GIVEN INFORMATION —

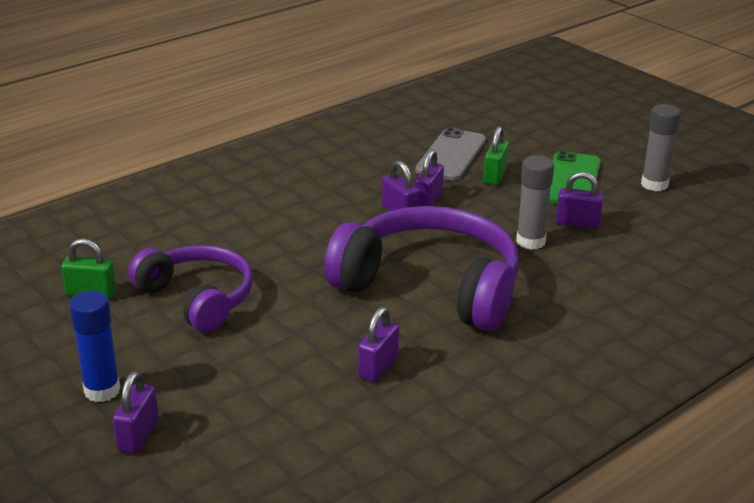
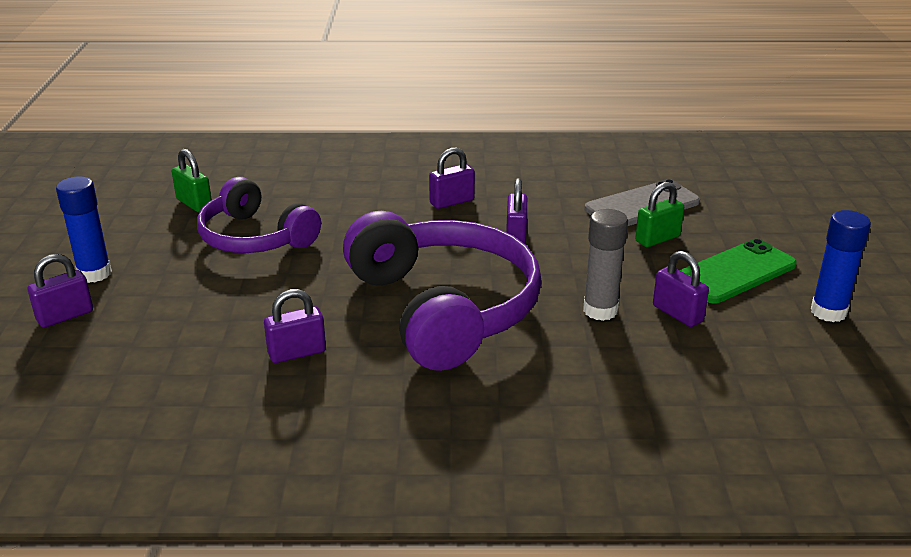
camera: 40 degrees right, 0 degrees up
(198, 298) = (255, 238): purple headphones -> purple headphones turned 135 degrees clockwise
(428, 201) = (558, 236): purple padlock -> purple padlock (452, 202)
(654, 185) = (828, 312): grey glue stick -> blue glue stick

TASK INSTRUCTIONS — Show every line above where "purple" is found.

ANSWER TO THIS TASK —
(198, 298) = (255, 238): purple headphones -> purple headphones turned 135 degrees clockwise
(428, 201) = (558, 236): purple padlock -> purple padlock (452, 202)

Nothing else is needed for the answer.